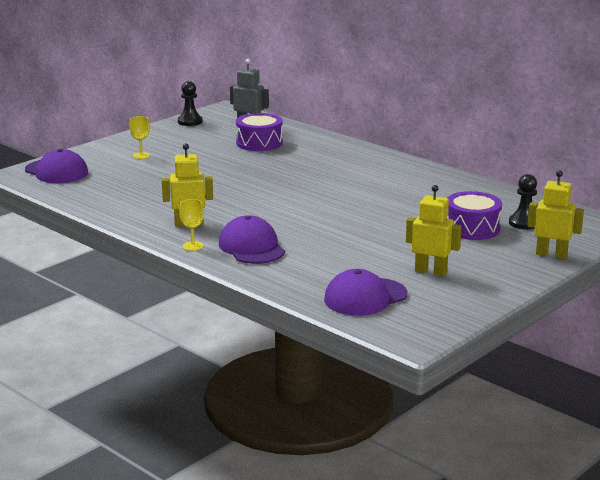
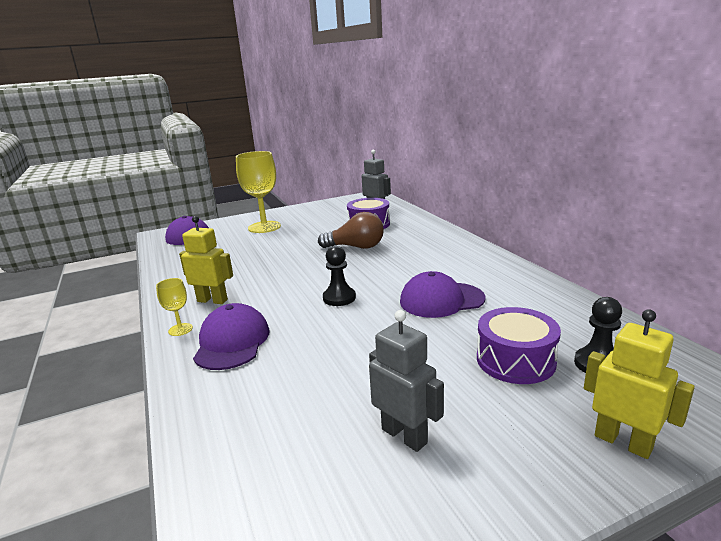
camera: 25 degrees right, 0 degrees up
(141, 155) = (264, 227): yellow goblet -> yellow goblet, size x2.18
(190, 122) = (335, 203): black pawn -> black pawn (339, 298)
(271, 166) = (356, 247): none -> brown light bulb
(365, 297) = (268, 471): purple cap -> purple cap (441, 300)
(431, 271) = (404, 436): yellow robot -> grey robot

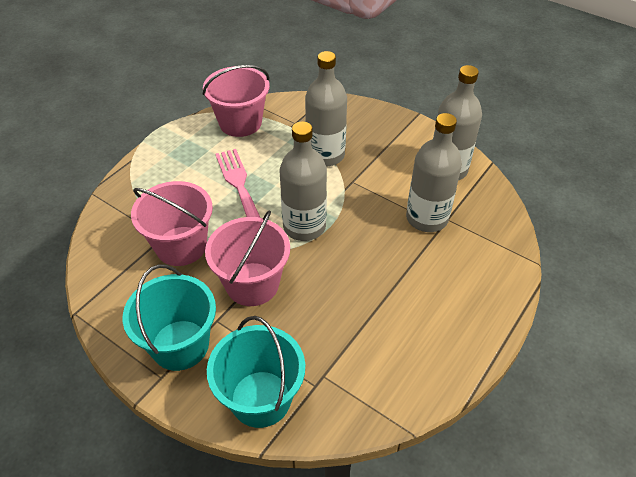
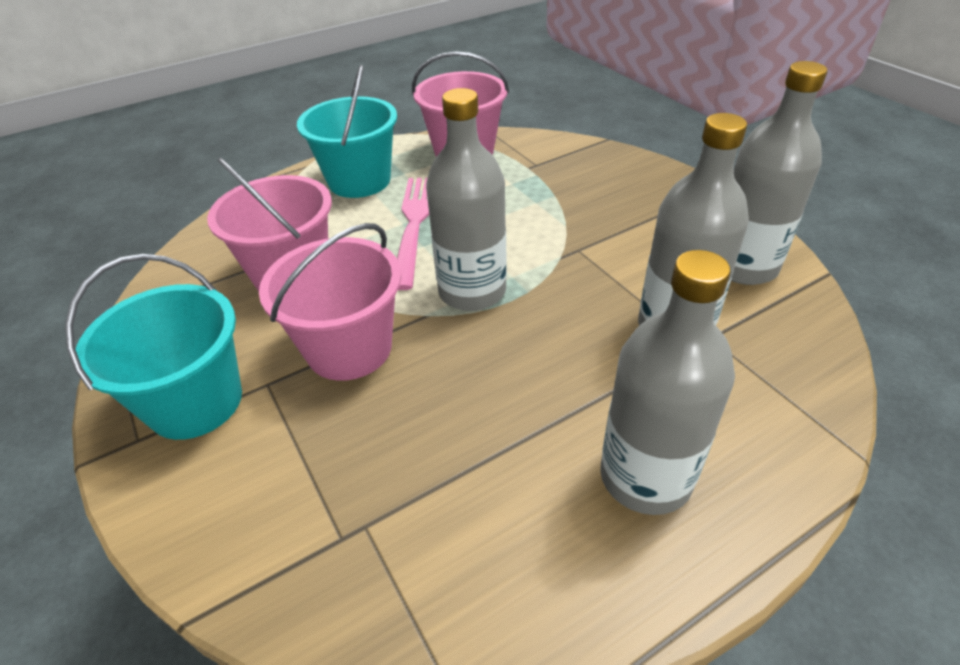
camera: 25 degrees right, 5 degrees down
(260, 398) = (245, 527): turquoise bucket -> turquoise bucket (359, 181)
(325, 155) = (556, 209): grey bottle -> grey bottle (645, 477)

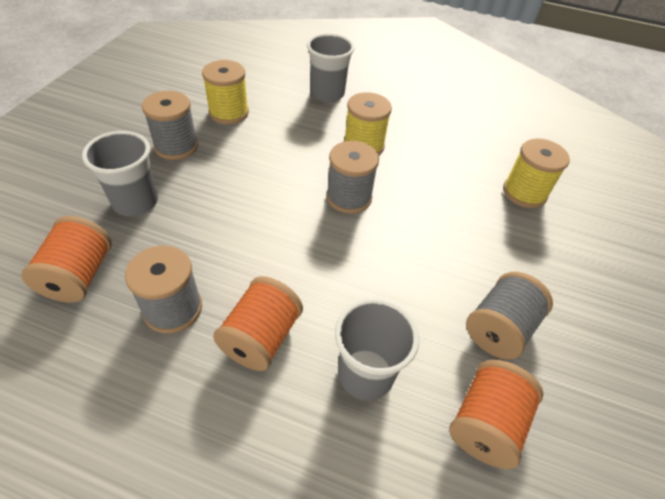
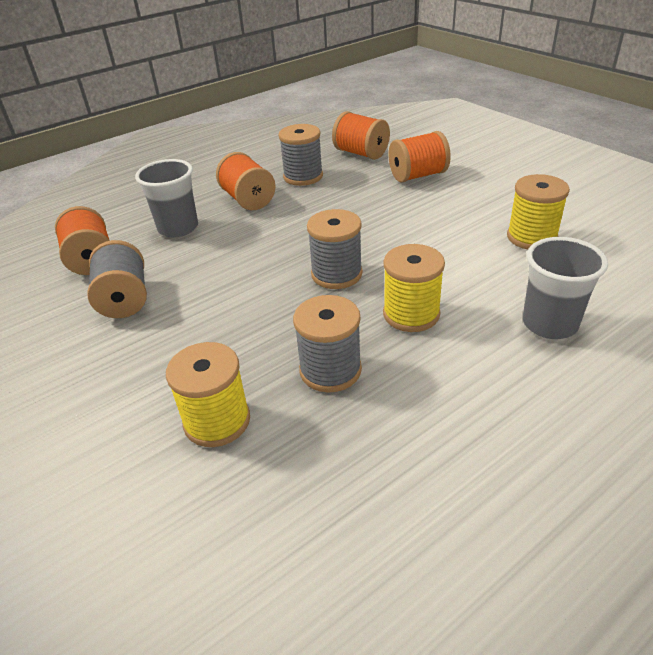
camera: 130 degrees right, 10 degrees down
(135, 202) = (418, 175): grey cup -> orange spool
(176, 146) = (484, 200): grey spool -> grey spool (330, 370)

□ □ □ □ □

#### Work instruction:
The copy you write must hold every record verbatim and none of the pictures.

#### Task result:
camera: 25 degrees right, 0 degrees up
(141, 155) = (264, 227): yellow goblet -> yellow goblet, size x2.18
(190, 122) = (335, 203): black pawn -> black pawn (339, 298)
(271, 166) = (356, 247): none -> brown light bulb
(365, 297) = (268, 471): purple cap -> purple cap (441, 300)
(431, 271) = (404, 436): yellow robot -> grey robot

camera: 25 degrees right, 5 degrees down
(260, 398) = (245, 527): turquoise bucket -> turquoise bucket (359, 181)
(325, 155) = (556, 209): grey bottle -> grey bottle (645, 477)

camera: 130 degrees right, 10 degrees down
(135, 202) = (418, 175): grey cup -> orange spool
(176, 146) = (484, 200): grey spool -> grey spool (330, 370)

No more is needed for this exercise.